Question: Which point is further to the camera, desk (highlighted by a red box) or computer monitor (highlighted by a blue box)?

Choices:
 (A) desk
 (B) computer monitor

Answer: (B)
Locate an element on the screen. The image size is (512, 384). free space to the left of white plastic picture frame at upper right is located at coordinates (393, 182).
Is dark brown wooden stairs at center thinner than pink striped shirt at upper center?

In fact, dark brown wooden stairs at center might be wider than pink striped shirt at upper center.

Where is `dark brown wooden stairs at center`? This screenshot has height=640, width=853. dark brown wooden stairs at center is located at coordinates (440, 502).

- - -

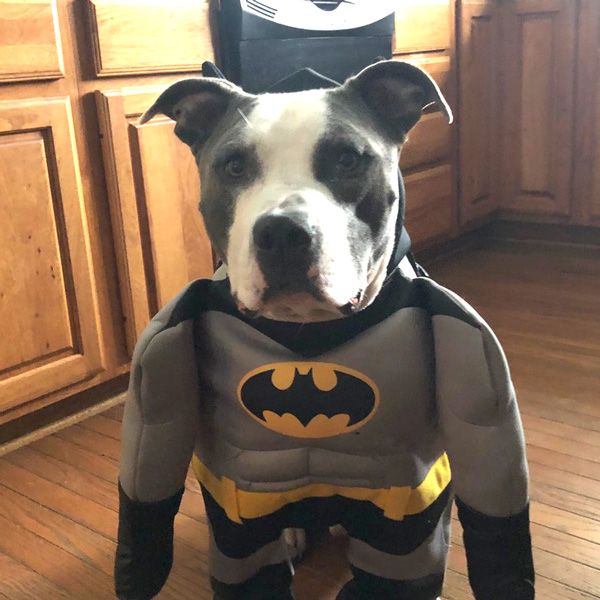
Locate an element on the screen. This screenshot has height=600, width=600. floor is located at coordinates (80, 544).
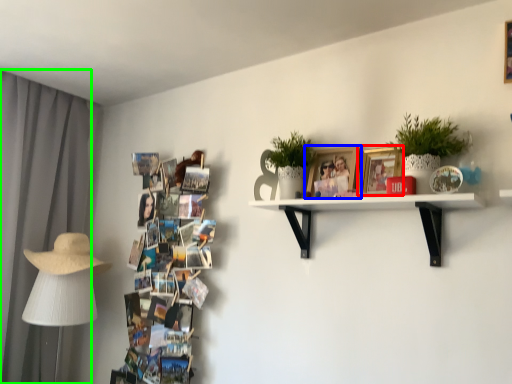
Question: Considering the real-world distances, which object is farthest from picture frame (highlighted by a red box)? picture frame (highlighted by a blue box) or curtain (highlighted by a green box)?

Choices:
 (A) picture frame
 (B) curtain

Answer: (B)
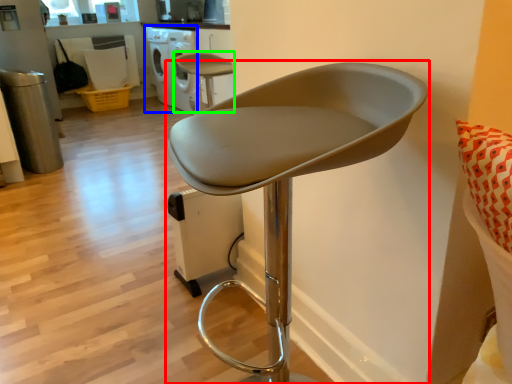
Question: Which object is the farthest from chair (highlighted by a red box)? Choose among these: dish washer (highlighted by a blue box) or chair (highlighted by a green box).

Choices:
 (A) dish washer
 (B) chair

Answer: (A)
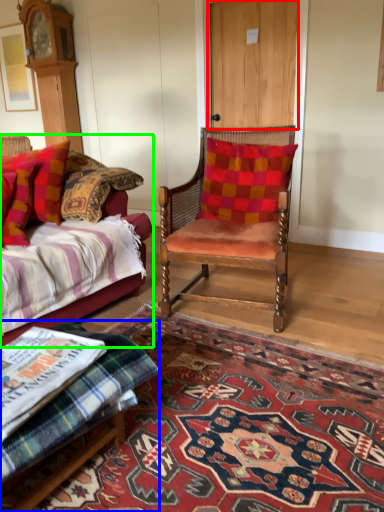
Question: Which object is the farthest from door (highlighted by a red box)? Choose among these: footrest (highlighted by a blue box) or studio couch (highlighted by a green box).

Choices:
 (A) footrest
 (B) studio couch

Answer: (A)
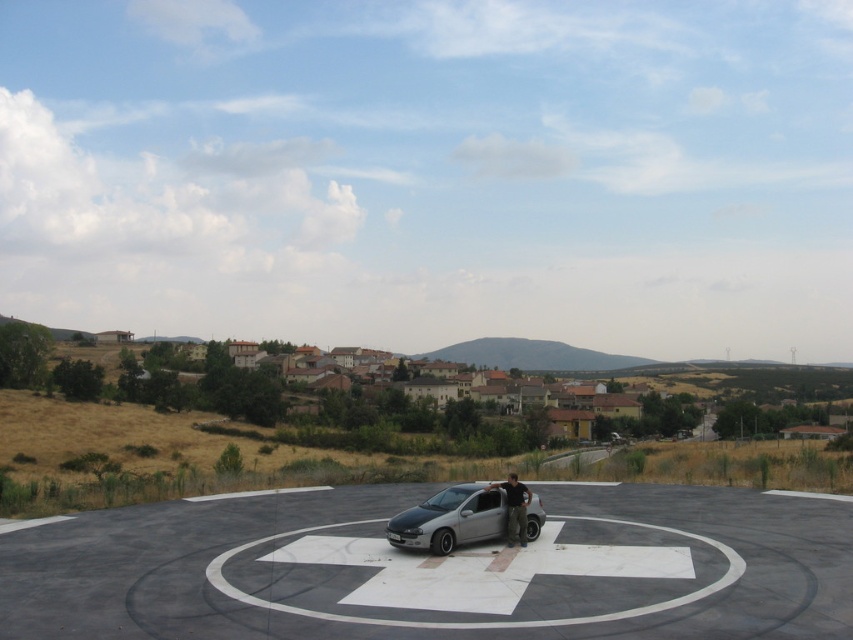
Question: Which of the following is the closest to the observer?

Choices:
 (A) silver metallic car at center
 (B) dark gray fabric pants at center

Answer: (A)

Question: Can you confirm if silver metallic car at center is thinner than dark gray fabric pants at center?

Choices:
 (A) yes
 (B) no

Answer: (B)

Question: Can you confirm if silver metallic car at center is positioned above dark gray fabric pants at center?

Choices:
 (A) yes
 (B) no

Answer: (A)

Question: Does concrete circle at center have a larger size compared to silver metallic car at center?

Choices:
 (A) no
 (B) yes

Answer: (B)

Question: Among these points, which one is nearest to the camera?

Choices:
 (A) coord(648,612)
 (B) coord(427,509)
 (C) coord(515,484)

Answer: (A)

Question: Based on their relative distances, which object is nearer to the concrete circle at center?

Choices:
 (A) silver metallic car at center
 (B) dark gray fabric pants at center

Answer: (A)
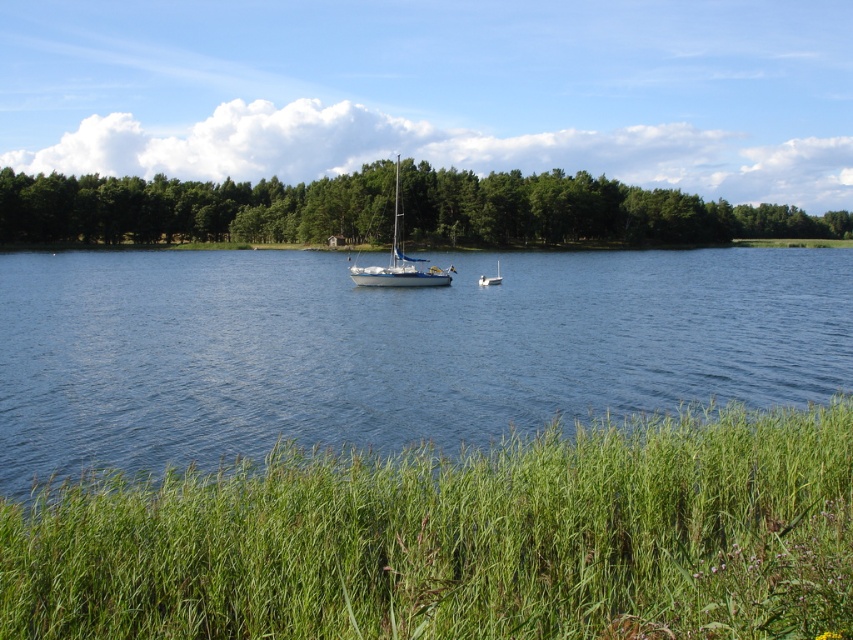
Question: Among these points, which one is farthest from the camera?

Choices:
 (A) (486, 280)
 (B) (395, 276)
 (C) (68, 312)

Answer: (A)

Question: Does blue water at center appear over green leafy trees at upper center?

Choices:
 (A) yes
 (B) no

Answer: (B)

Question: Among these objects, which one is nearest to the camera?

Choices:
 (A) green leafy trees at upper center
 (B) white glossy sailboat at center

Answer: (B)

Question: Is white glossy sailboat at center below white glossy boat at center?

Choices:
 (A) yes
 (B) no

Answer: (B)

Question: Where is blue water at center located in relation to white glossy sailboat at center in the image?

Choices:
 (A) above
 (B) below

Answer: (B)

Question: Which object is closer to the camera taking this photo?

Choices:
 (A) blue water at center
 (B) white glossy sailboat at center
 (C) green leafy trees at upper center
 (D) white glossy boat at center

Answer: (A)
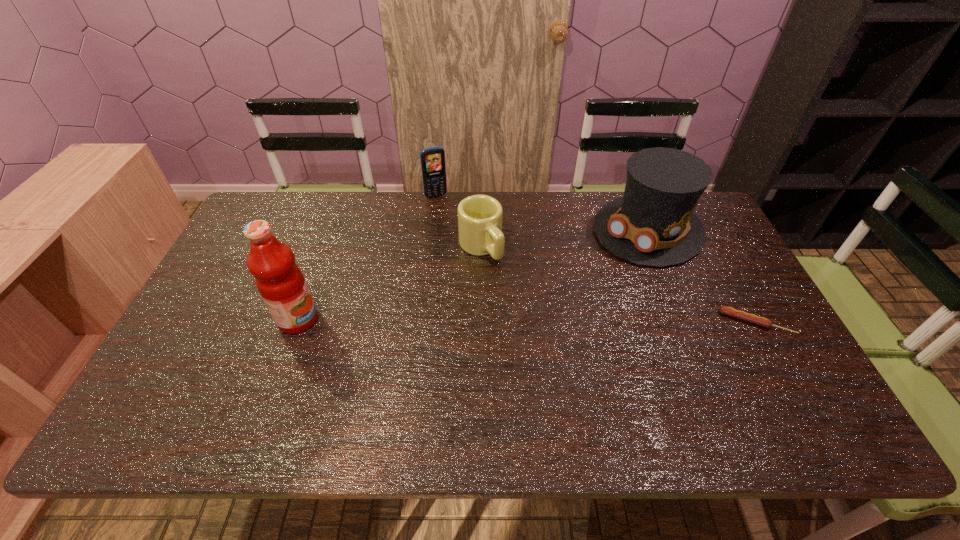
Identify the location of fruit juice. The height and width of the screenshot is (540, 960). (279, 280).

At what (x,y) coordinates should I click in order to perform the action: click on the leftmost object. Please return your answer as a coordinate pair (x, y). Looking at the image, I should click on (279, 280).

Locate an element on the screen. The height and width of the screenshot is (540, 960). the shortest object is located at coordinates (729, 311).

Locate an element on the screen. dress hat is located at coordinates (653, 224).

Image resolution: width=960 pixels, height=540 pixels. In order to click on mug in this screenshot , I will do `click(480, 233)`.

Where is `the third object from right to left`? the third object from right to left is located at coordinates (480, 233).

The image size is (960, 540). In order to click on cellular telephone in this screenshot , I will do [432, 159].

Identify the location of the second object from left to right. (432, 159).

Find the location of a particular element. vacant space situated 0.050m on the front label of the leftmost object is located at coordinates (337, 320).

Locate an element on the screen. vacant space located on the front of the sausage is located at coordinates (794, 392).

- - -

TASK REQUIREMENTS: Revise the lines beginning with the one containing "Identify the location of the" and ending with the one containing "Locate an element on the screen. vacant", putting "empty space" wherever "vacant space" appears and leaving the rest untouched. Return only those lines.

RESULT OF THIS TASK:
Identify the location of the second object from left to right. (432, 159).

Find the location of a particular element. empty space situated 0.050m on the front label of the leftmost object is located at coordinates (337, 320).

Locate an element on the screen. empty space located on the front of the sausage is located at coordinates (794, 392).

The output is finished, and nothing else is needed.